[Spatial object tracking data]
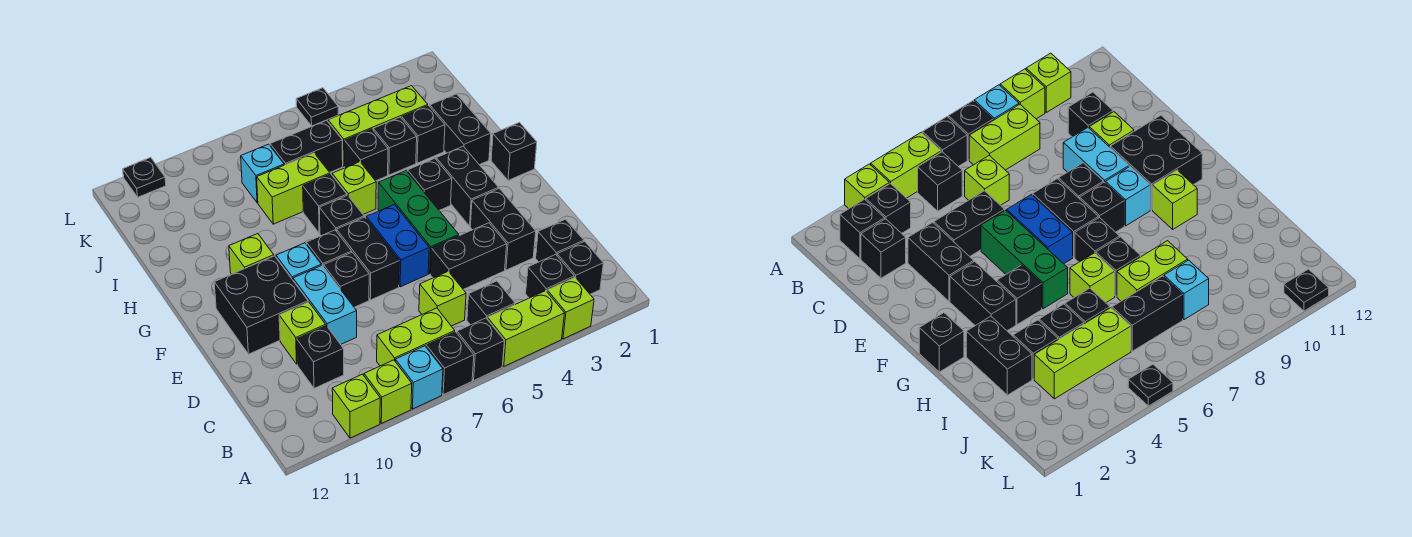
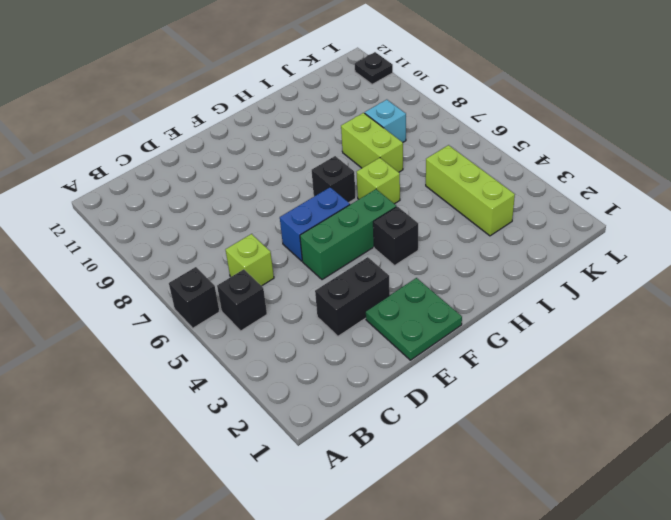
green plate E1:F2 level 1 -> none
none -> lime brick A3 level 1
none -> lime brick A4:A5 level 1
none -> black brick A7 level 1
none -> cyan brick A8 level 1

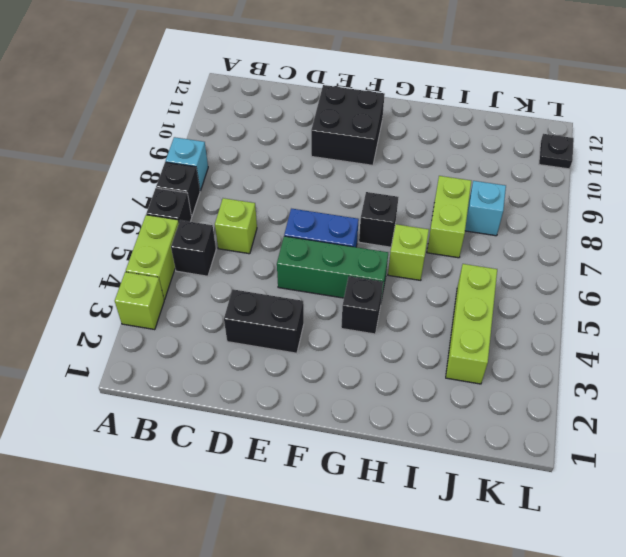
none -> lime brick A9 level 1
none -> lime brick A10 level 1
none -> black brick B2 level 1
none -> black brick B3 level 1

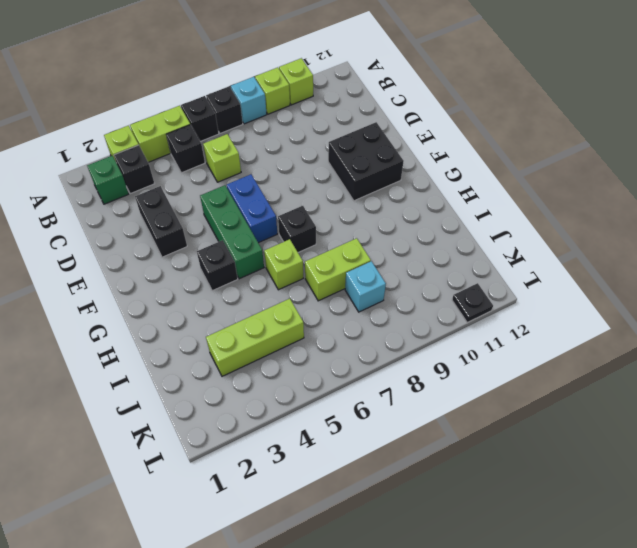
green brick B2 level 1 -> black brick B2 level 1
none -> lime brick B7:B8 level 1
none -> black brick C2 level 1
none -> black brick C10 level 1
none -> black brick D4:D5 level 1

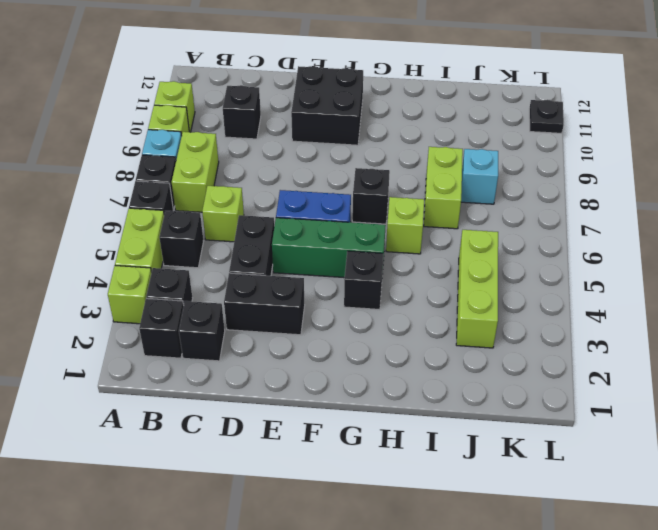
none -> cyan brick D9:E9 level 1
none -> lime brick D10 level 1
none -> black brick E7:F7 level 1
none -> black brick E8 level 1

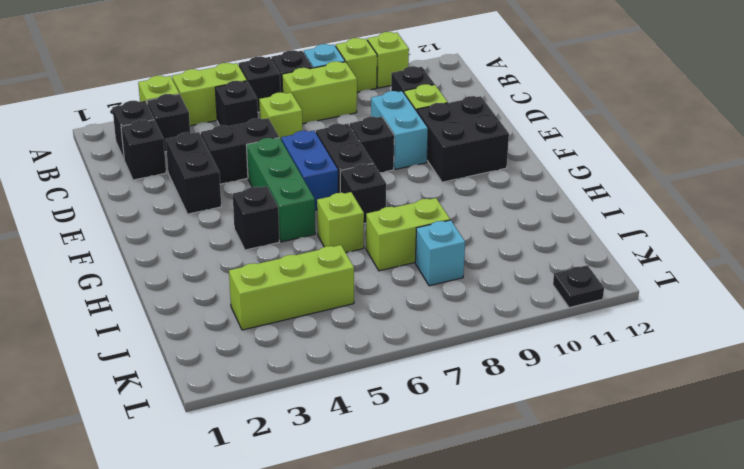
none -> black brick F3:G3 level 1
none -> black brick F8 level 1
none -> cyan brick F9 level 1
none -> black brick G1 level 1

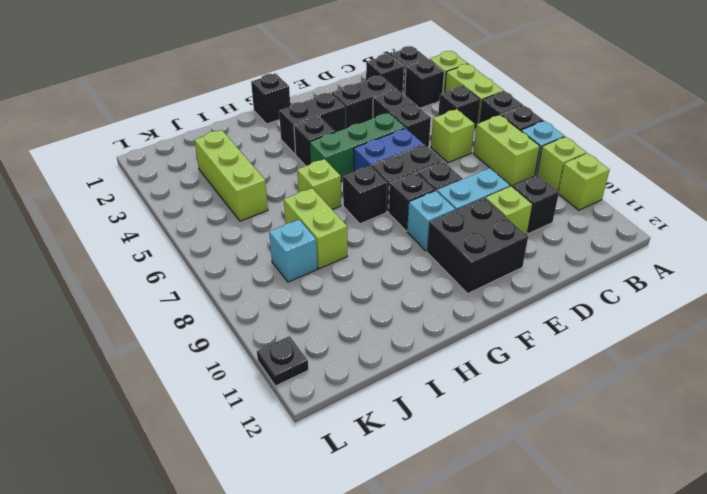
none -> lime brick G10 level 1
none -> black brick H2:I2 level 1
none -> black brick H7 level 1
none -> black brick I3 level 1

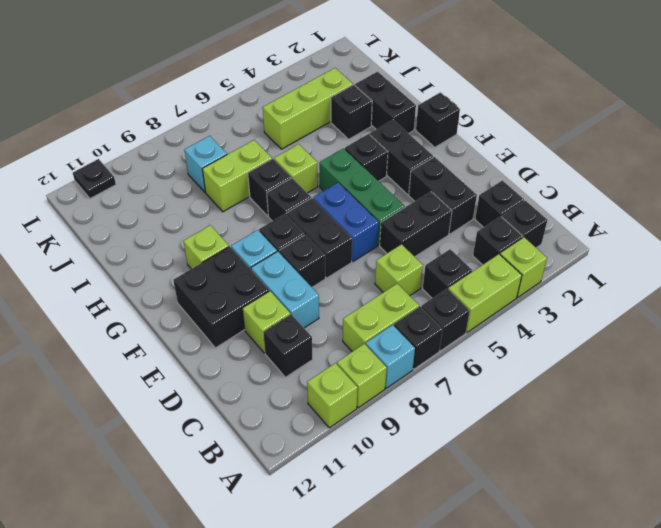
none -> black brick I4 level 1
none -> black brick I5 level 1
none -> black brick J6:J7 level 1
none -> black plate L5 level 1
* * *
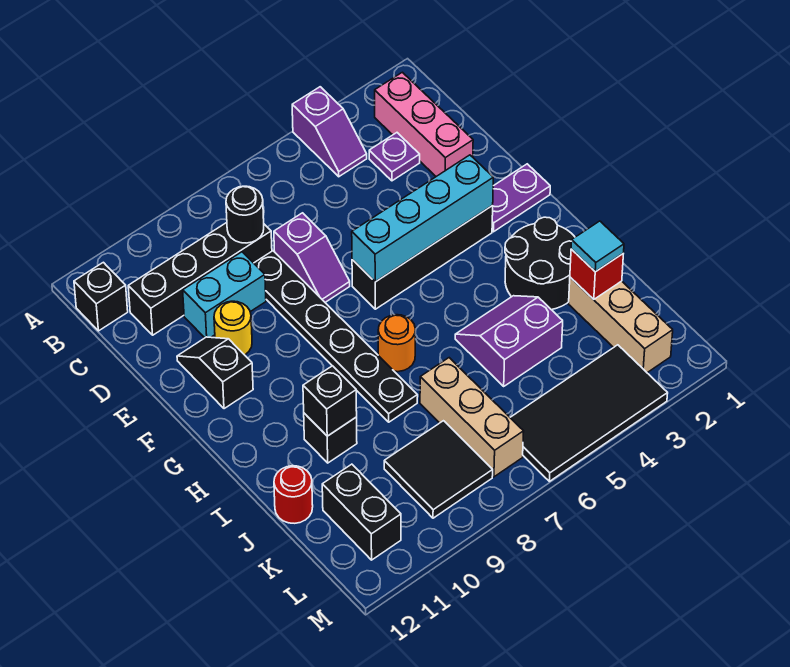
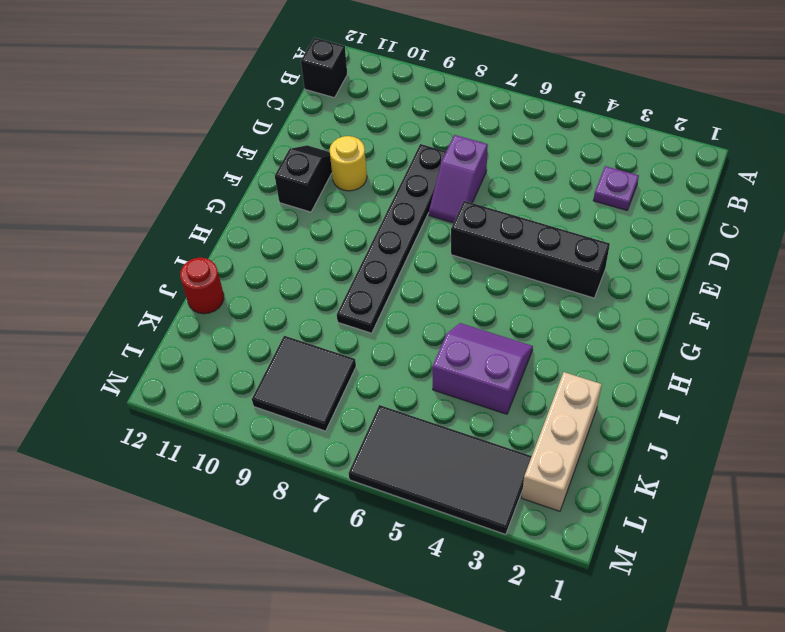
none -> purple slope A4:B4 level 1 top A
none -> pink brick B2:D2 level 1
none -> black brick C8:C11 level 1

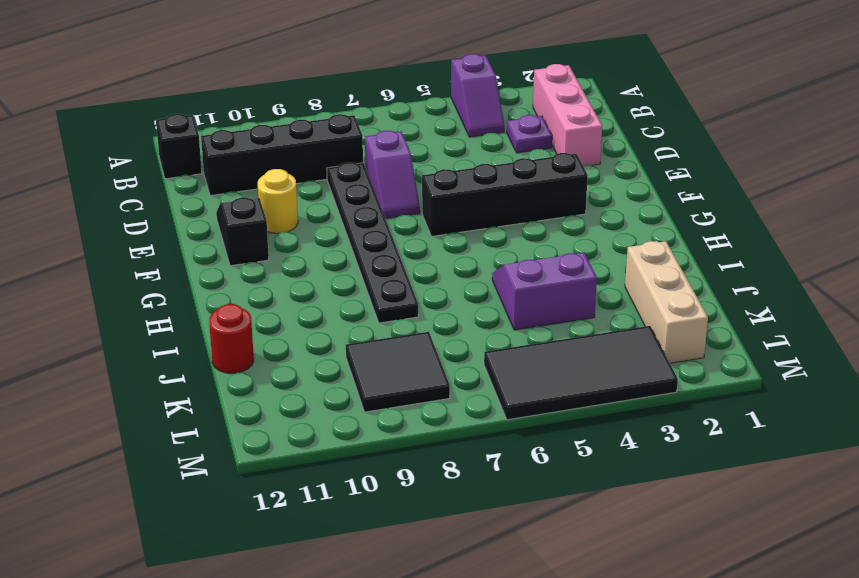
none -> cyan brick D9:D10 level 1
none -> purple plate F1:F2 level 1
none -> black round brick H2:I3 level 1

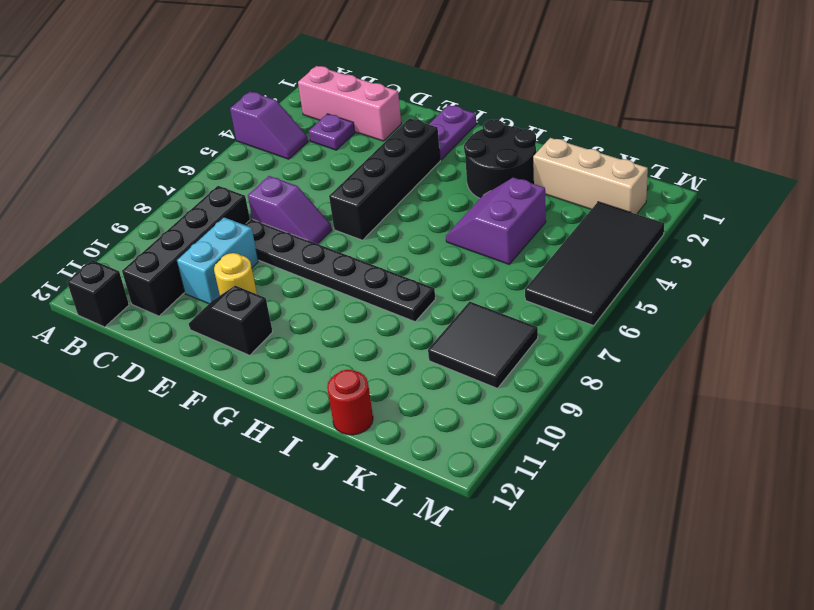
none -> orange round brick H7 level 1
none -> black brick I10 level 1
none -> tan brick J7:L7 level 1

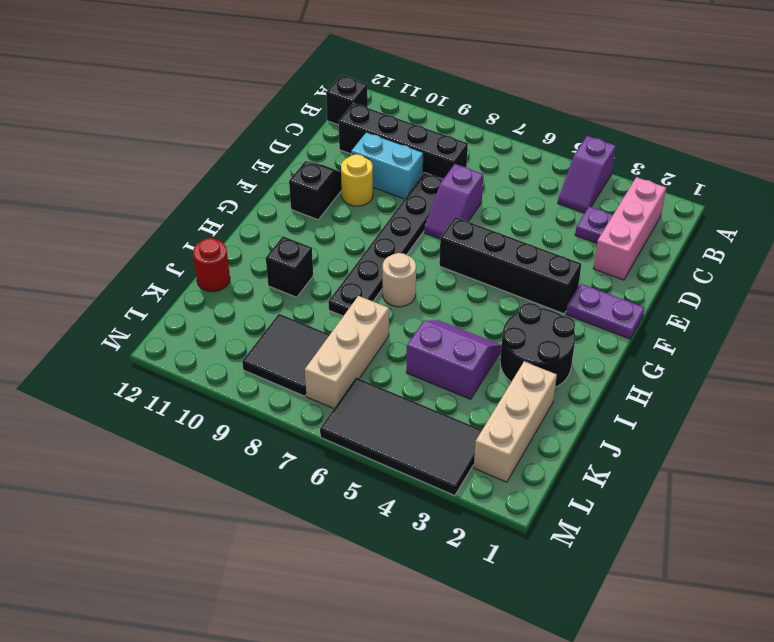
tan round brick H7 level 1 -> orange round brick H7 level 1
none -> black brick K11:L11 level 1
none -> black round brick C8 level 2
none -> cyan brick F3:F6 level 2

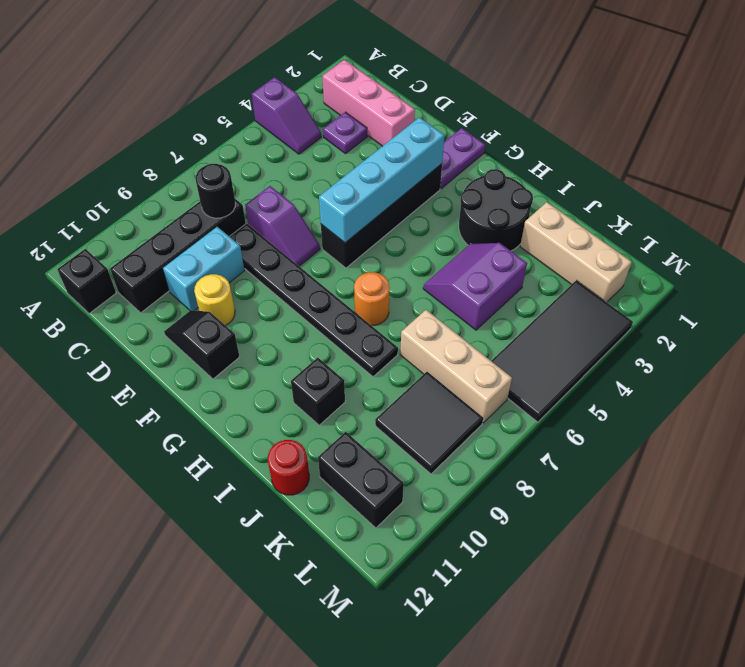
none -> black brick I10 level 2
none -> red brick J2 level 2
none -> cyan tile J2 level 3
* * *
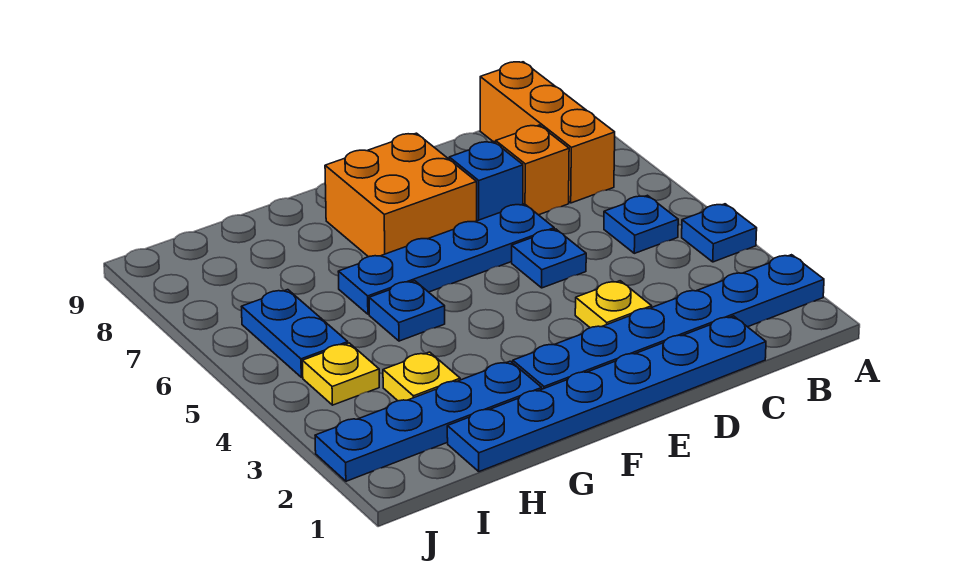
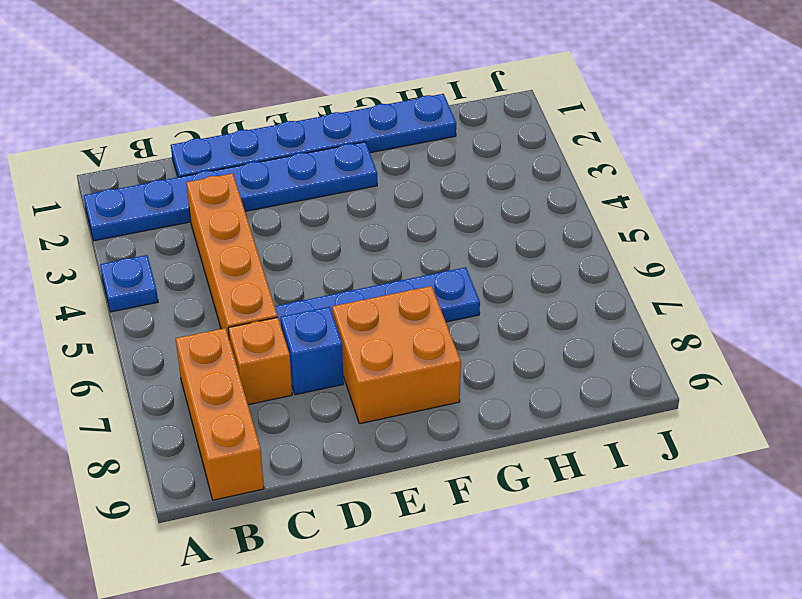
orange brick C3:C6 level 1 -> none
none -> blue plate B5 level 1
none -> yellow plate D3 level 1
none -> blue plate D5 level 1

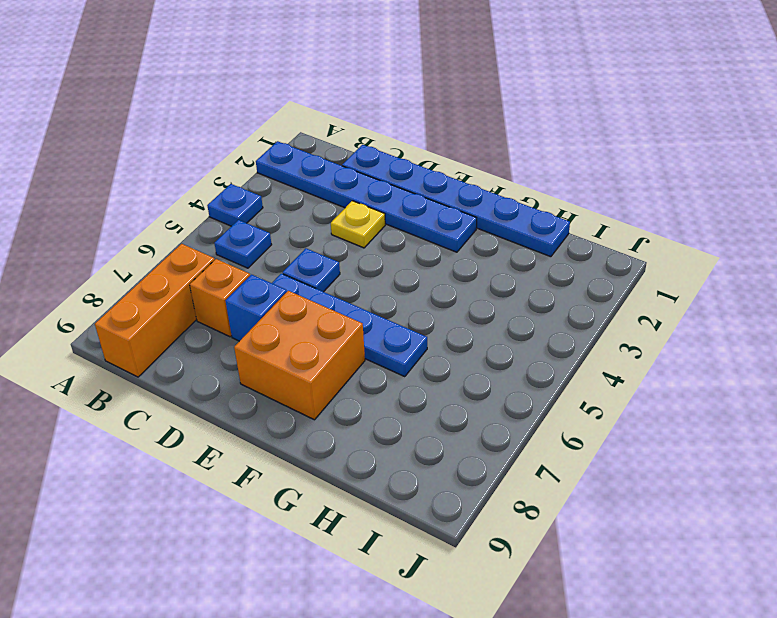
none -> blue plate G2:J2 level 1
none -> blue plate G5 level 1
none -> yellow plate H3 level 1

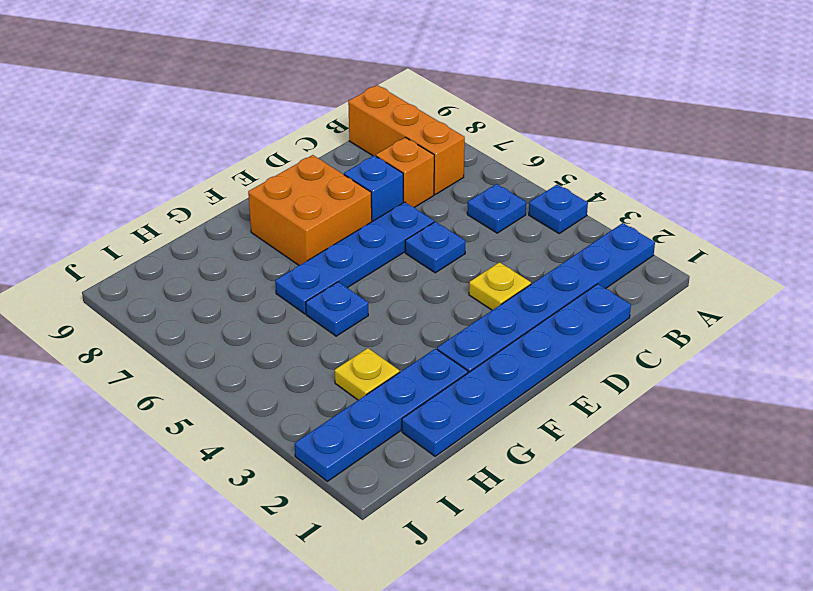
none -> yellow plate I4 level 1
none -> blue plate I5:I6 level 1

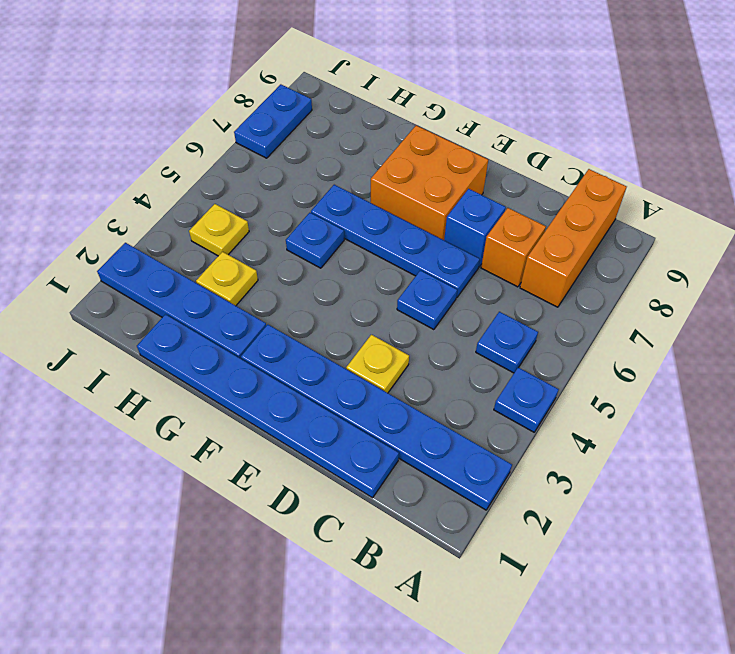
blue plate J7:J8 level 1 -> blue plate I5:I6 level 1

*Activity*: Output exactly those lines of the data above that run from the line with "none -> black brick B3 level 1" up to and including the line with "none -> black plate L5 level 1". No pictures go in.

*Task answer*:
none -> black brick B3 level 1

green brick B2 level 1 -> black brick B2 level 1
none -> lime brick B7:B8 level 1
none -> black brick C2 level 1
none -> black brick C10 level 1
none -> black brick D4:D5 level 1

none -> cyan brick D9:E9 level 1
none -> lime brick D10 level 1
none -> black brick E7:F7 level 1
none -> black brick E8 level 1

none -> black brick F3:G3 level 1
none -> black brick F8 level 1
none -> cyan brick F9 level 1
none -> black brick G1 level 1

none -> lime brick G10 level 1
none -> black brick H2:I2 level 1
none -> black brick H7 level 1
none -> black brick I3 level 1

none -> black brick I4 level 1
none -> black brick I5 level 1
none -> black brick J6:J7 level 1
none -> black plate L5 level 1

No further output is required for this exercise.